Action item: Here the job is to transcribe the data verbatim while leaving each picture out.

Object correspondence data
::::
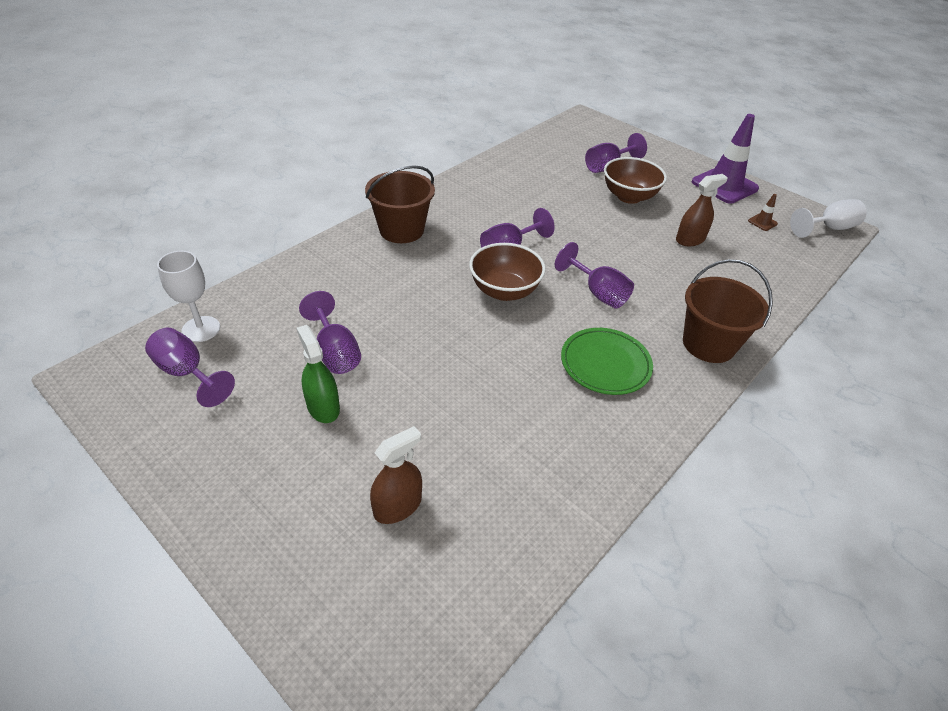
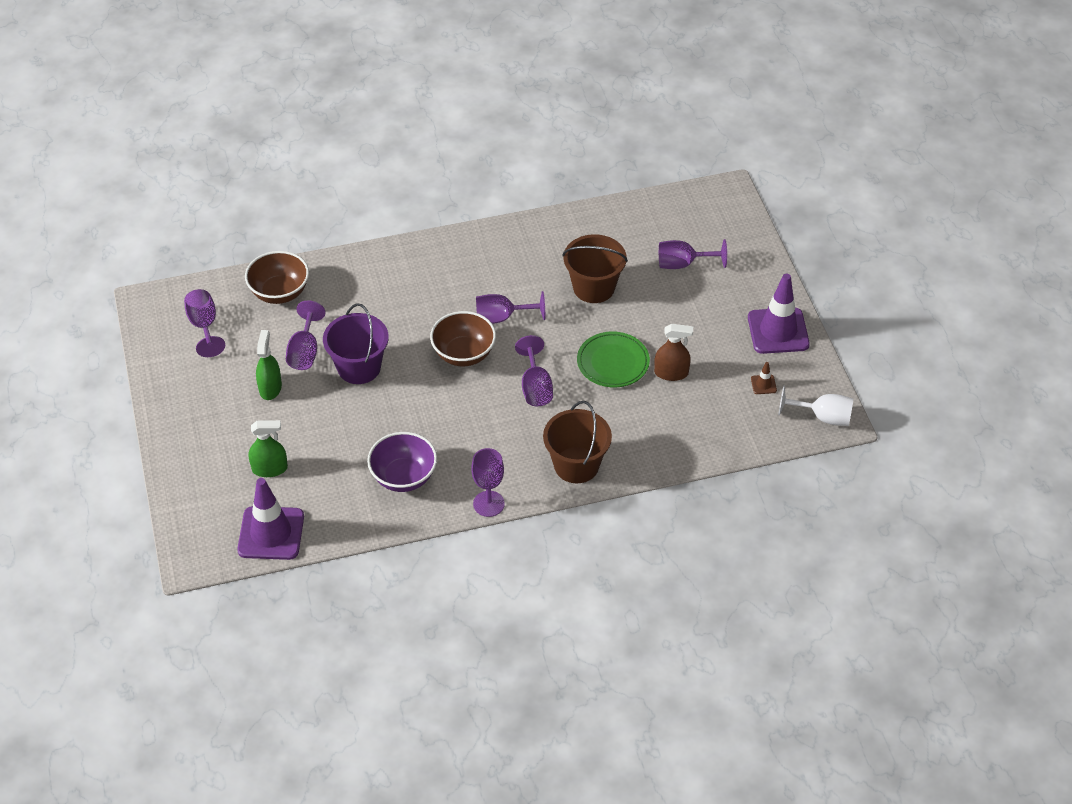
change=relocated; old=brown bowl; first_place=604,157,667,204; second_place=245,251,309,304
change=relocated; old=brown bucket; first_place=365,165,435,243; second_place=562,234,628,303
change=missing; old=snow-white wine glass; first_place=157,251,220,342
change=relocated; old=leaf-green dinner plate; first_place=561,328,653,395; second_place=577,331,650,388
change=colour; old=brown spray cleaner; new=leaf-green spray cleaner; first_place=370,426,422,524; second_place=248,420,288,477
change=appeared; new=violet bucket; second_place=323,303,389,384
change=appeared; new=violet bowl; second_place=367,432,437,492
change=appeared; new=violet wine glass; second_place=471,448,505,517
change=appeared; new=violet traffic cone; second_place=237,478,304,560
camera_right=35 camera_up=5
::::
Your solution:
change=relocated; old=brown bowl; first_place=604,157,667,204; second_place=245,251,309,304
change=relocated; old=brown bucket; first_place=365,165,435,243; second_place=562,234,628,303
change=missing; old=snow-white wine glass; first_place=157,251,220,342
change=relocated; old=leaf-green dinner plate; first_place=561,328,653,395; second_place=577,331,650,388
change=colour; old=brown spray cleaner; new=leaf-green spray cleaner; first_place=370,426,422,524; second_place=248,420,288,477
change=appeared; new=violet bucket; second_place=323,303,389,384
change=appeared; new=violet bowl; second_place=367,432,437,492
change=appeared; new=violet wine glass; second_place=471,448,505,517
change=appeared; new=violet traffic cone; second_place=237,478,304,560
camera_right=35 camera_up=5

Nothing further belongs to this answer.